● Task objective:
Your response must be an exact transcription of the lines from the one containing "(552, 198) = (499, 210): green" through the final line of the data.

---- Exercise materials

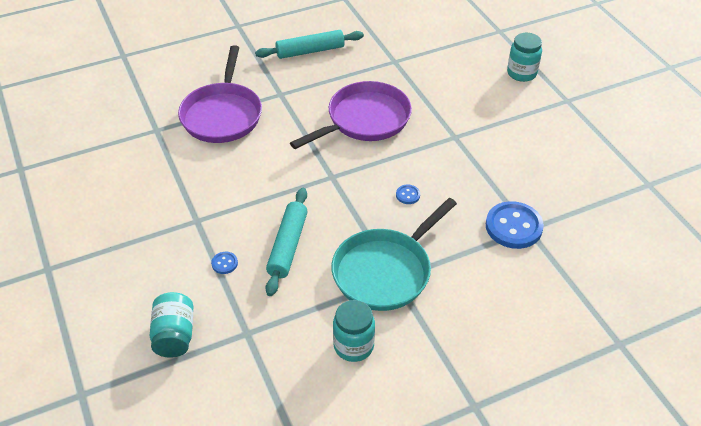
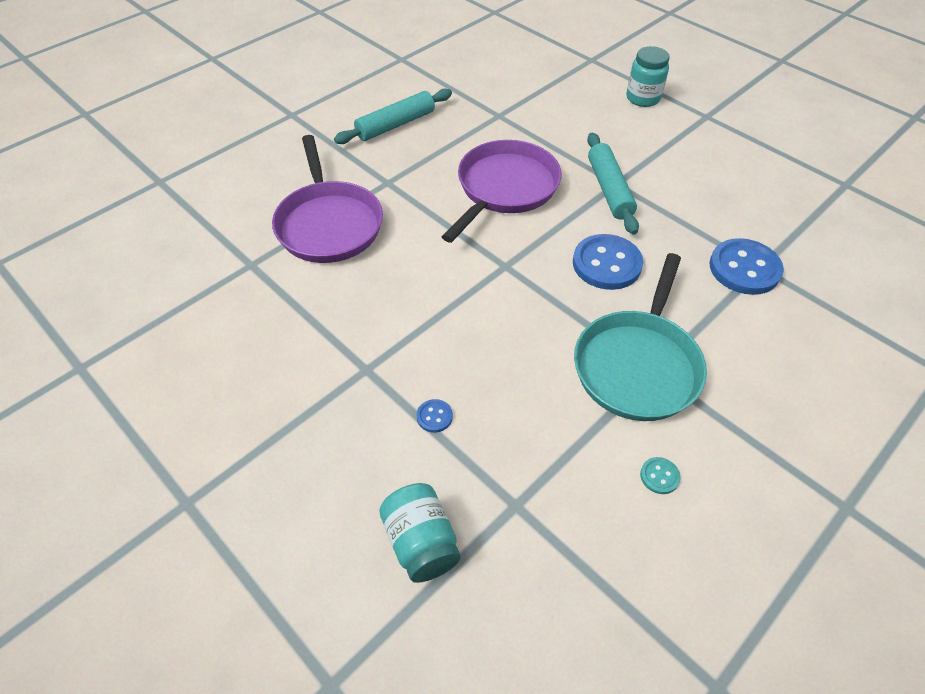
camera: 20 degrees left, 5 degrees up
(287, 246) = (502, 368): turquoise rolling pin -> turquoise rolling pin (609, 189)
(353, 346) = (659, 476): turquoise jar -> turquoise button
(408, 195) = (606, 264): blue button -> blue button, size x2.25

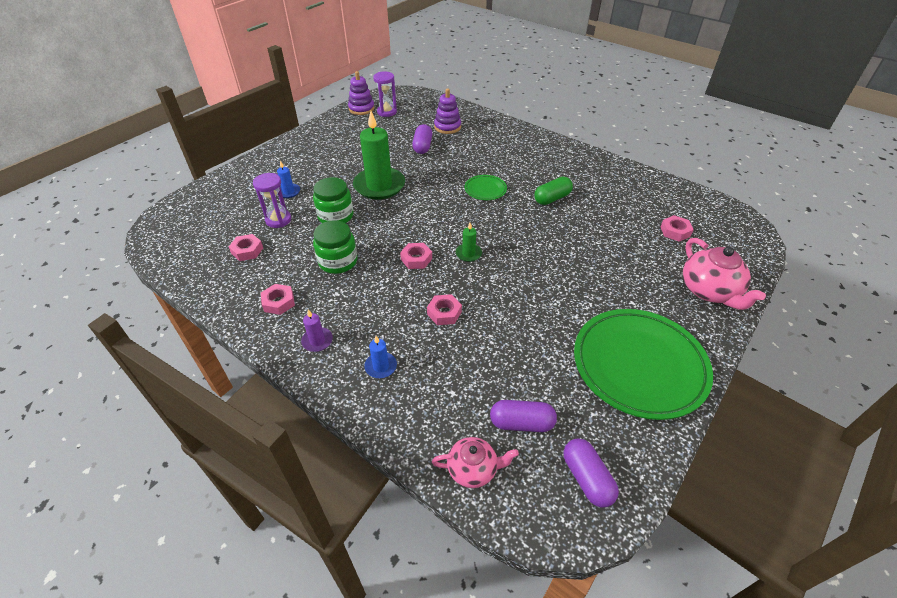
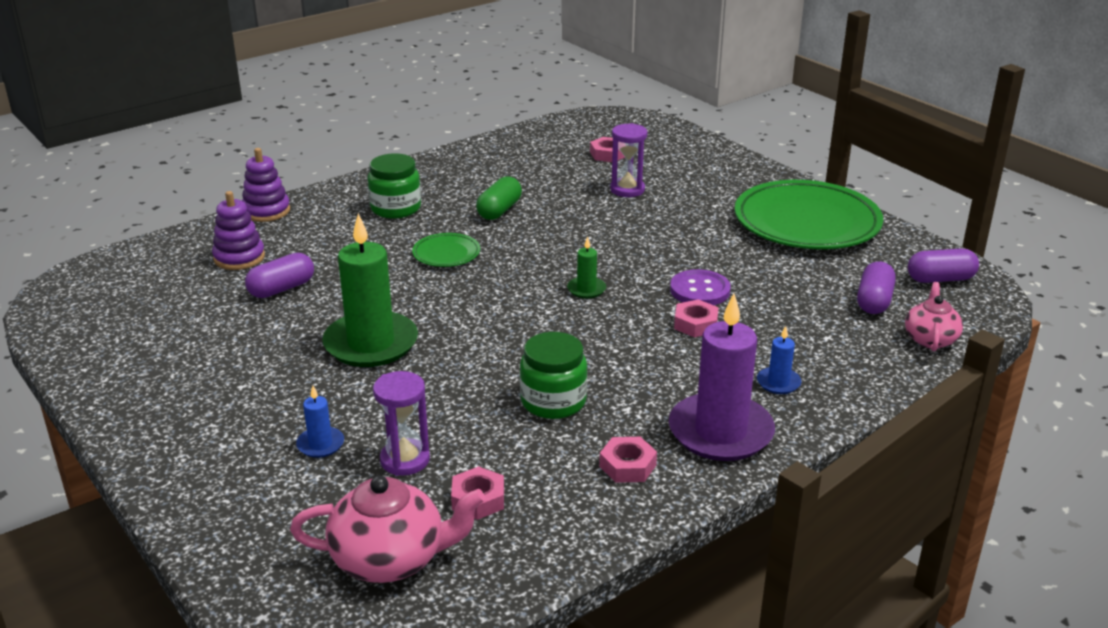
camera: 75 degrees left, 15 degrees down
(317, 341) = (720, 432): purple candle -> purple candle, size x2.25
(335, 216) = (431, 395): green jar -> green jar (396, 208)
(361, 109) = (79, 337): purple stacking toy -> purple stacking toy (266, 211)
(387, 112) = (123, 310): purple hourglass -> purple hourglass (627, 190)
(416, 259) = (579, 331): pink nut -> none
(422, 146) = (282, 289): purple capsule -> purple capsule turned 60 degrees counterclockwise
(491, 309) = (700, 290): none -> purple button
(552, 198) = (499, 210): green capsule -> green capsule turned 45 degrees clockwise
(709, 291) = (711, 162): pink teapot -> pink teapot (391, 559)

--------

● Solved problem:
(552, 198) = (499, 210): green capsule -> green capsule turned 45 degrees clockwise
(709, 291) = (711, 162): pink teapot -> pink teapot (391, 559)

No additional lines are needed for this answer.